Object matching data:

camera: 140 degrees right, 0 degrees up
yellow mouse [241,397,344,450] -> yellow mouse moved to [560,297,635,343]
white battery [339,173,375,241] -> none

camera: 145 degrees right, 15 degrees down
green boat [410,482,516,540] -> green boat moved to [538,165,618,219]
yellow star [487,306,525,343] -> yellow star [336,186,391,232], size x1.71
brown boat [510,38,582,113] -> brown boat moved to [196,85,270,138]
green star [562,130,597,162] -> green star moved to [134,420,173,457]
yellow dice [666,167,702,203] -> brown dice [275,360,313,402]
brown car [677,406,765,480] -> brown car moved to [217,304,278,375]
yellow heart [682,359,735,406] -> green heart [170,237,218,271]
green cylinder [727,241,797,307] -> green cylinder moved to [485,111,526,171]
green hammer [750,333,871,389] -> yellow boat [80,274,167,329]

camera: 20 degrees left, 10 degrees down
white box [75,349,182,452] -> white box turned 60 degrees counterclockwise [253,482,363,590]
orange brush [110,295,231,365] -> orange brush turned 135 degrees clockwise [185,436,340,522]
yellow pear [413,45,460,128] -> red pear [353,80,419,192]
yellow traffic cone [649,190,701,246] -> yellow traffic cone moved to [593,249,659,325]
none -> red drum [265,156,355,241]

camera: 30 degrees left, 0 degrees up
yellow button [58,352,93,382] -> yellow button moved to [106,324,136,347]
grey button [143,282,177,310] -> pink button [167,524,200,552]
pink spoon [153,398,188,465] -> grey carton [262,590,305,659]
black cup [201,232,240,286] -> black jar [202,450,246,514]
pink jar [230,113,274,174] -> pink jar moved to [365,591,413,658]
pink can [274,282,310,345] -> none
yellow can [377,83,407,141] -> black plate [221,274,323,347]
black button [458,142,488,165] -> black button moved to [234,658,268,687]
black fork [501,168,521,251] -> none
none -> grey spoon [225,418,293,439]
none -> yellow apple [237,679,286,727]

> _What to do_
A verbatim copy of all the records is required. Write it out in full.

> _The completed task_
camera: 140 degrees right, 0 degrees up
yellow mouse [241,397,344,450] -> yellow mouse moved to [560,297,635,343]
white battery [339,173,375,241] -> none

camera: 145 degrees right, 15 degrees down
green boat [410,482,516,540] -> green boat moved to [538,165,618,219]
yellow star [487,306,525,343] -> yellow star [336,186,391,232], size x1.71
brown boat [510,38,582,113] -> brown boat moved to [196,85,270,138]
green star [562,130,597,162] -> green star moved to [134,420,173,457]
yellow dice [666,167,702,203] -> brown dice [275,360,313,402]
brown car [677,406,765,480] -> brown car moved to [217,304,278,375]
yellow heart [682,359,735,406] -> green heart [170,237,218,271]
green cylinder [727,241,797,307] -> green cylinder moved to [485,111,526,171]
green hammer [750,333,871,389] -> yellow boat [80,274,167,329]

camera: 20 degrees left, 10 degrees down
white box [75,349,182,452] -> white box turned 60 degrees counterclockwise [253,482,363,590]
orange brush [110,295,231,365] -> orange brush turned 135 degrees clockwise [185,436,340,522]
yellow pear [413,45,460,128] -> red pear [353,80,419,192]
yellow traffic cone [649,190,701,246] -> yellow traffic cone moved to [593,249,659,325]
none -> red drum [265,156,355,241]

camera: 30 degrees left, 0 degrees up
yellow button [58,352,93,382] -> yellow button moved to [106,324,136,347]
grey button [143,282,177,310] -> pink button [167,524,200,552]
pink spoon [153,398,188,465] -> grey carton [262,590,305,659]
black cup [201,232,240,286] -> black jar [202,450,246,514]
pink jar [230,113,274,174] -> pink jar moved to [365,591,413,658]
pink can [274,282,310,345] -> none
yellow can [377,83,407,141] -> black plate [221,274,323,347]
black button [458,142,488,165] -> black button moved to [234,658,268,687]
black fork [501,168,521,251] -> none
none -> grey spoon [225,418,293,439]
none -> yellow apple [237,679,286,727]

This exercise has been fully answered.